__About this exercise__.
Return each line of the material below exactly. Begin at the first and end on the line with "C2: 1uF (plus".

__Extracted material__.
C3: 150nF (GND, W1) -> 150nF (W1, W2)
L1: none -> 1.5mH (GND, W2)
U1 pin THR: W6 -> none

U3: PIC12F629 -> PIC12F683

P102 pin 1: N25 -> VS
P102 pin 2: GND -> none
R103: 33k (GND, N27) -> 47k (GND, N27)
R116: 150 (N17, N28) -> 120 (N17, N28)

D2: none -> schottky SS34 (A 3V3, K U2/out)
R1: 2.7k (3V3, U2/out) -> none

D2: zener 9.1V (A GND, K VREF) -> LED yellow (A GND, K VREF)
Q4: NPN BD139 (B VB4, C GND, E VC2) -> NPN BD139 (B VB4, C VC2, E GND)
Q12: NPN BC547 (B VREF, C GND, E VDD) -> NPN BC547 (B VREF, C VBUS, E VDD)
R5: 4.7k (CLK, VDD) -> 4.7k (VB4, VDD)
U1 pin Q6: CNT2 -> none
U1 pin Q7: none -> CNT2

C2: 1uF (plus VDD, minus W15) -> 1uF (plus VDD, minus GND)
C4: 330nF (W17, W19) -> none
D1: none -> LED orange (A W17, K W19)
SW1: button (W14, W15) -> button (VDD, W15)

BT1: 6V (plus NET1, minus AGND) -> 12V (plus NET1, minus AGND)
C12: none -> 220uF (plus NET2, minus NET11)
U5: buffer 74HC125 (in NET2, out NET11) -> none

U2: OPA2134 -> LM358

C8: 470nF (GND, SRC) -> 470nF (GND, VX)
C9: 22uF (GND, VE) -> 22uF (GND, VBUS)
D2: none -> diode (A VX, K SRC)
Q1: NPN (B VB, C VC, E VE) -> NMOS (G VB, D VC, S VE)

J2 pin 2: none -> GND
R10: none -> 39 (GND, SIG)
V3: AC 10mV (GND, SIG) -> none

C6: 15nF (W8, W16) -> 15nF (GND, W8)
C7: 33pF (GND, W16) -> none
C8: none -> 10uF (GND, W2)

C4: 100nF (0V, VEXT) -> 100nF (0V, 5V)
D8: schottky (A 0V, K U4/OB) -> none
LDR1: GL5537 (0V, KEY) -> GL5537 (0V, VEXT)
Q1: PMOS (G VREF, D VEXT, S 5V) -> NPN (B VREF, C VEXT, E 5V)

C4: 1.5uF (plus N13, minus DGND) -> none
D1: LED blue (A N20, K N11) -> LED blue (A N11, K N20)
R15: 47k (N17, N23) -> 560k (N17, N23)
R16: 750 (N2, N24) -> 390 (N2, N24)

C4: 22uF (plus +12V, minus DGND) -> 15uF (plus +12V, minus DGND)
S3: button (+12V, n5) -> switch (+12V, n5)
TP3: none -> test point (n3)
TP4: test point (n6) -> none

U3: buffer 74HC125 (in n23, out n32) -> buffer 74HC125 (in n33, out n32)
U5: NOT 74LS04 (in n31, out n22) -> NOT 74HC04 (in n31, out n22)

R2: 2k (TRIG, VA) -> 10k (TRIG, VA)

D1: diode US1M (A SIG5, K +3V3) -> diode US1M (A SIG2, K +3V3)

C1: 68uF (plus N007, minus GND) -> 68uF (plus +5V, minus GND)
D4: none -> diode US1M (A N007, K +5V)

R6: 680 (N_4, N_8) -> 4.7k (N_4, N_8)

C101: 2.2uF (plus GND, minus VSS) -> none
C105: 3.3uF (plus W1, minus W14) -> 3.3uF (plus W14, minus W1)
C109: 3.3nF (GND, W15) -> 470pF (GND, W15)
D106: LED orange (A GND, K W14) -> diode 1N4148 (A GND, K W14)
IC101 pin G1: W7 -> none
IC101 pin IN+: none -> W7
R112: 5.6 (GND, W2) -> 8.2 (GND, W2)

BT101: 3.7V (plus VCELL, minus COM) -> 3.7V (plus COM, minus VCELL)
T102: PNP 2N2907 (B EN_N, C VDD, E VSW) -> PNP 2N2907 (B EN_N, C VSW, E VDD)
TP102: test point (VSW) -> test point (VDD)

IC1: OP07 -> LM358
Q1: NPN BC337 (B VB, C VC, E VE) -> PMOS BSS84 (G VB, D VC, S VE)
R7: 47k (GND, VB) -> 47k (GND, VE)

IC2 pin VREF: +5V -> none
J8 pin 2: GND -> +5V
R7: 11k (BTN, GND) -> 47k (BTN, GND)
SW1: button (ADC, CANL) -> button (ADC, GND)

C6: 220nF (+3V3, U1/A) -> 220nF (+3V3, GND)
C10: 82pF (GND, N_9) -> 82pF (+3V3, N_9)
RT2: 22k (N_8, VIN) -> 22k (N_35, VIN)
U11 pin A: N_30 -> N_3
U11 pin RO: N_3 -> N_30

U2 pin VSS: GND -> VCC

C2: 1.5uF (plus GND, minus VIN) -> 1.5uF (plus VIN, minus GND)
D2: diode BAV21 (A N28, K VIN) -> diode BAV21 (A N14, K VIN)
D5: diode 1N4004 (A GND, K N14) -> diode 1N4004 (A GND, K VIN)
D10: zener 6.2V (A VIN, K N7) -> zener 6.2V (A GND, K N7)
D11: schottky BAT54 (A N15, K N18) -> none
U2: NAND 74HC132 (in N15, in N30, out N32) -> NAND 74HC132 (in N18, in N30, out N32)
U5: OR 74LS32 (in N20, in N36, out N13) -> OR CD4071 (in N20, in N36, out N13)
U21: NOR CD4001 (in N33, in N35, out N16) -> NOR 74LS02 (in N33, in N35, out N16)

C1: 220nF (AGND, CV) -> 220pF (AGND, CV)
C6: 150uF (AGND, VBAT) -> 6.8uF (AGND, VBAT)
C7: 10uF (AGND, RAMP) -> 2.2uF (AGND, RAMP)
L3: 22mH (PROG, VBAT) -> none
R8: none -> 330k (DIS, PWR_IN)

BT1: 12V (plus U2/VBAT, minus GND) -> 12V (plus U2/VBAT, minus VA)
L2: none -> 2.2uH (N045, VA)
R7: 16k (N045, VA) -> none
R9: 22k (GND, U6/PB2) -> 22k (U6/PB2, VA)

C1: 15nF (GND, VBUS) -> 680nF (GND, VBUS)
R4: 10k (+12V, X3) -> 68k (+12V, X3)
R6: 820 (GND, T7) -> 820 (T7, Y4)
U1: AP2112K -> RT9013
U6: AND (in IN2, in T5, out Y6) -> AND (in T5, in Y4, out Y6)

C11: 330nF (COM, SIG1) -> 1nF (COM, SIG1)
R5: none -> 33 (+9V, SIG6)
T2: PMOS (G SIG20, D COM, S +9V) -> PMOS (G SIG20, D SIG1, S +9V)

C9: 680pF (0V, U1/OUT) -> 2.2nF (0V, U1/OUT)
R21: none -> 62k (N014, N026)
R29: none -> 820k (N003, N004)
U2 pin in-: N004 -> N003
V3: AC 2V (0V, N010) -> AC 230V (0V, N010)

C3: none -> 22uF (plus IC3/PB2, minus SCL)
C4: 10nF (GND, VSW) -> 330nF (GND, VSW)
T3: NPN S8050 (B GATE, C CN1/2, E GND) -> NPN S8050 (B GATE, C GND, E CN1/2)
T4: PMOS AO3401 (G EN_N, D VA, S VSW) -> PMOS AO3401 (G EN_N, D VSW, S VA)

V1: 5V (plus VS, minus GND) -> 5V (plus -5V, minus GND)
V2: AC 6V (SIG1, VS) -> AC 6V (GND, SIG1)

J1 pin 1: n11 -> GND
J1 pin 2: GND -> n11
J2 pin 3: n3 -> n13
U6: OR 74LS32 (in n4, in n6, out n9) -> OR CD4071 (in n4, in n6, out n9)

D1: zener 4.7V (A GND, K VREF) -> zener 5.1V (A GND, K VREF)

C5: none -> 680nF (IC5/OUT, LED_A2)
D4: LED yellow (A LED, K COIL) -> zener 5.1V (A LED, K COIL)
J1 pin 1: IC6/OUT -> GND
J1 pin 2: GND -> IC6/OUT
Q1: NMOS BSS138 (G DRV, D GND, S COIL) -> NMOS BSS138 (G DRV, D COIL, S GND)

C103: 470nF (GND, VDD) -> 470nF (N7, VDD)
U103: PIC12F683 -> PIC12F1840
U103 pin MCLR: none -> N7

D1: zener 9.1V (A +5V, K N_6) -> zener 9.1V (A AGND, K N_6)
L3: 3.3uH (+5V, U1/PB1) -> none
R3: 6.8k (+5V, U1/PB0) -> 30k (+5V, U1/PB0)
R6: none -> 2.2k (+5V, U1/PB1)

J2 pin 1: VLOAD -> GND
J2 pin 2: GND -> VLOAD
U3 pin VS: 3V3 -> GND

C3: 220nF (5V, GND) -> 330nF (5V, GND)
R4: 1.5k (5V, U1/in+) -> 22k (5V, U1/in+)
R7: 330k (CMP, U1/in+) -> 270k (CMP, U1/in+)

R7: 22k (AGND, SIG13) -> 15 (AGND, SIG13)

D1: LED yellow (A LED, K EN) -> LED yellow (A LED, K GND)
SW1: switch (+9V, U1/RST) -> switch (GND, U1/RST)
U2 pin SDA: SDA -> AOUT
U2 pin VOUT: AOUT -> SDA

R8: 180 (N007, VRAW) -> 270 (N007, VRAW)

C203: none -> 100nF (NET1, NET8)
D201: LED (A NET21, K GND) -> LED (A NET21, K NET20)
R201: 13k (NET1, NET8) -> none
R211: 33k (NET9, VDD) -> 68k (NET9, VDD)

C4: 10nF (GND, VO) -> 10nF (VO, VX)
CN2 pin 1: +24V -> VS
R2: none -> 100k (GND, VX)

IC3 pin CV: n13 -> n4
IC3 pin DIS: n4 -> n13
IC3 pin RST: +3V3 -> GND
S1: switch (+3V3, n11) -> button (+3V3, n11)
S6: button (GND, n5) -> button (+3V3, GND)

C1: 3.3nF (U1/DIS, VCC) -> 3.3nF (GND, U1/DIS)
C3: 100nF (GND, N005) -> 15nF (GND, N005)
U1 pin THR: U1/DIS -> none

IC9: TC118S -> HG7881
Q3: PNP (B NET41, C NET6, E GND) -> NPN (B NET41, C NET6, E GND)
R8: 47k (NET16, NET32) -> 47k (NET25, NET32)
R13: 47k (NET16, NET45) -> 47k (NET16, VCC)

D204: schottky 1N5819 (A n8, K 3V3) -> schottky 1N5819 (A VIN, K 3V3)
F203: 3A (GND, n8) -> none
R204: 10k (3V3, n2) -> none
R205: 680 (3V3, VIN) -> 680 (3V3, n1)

__Answer box__.
C3: 150nF (GND, W1) -> 150nF (W1, W2)
L1: none -> 1.5mH (GND, W2)
U1 pin THR: W6 -> none

U3: PIC12F629 -> PIC12F683

P102 pin 1: N25 -> VS
P102 pin 2: GND -> none
R103: 33k (GND, N27) -> 47k (GND, N27)
R116: 150 (N17, N28) -> 120 (N17, N28)

D2: none -> schottky SS34 (A 3V3, K U2/out)
R1: 2.7k (3V3, U2/out) -> none

D2: zener 9.1V (A GND, K VREF) -> LED yellow (A GND, K VREF)
Q4: NPN BD139 (B VB4, C GND, E VC2) -> NPN BD139 (B VB4, C VC2, E GND)
Q12: NPN BC547 (B VREF, C GND, E VDD) -> NPN BC547 (B VREF, C VBUS, E VDD)
R5: 4.7k (CLK, VDD) -> 4.7k (VB4, VDD)
U1 pin Q6: CNT2 -> none
U1 pin Q7: none -> CNT2

C2: 1uF (plus VDD, minus W15) -> 1uF (plus VDD, minus GND)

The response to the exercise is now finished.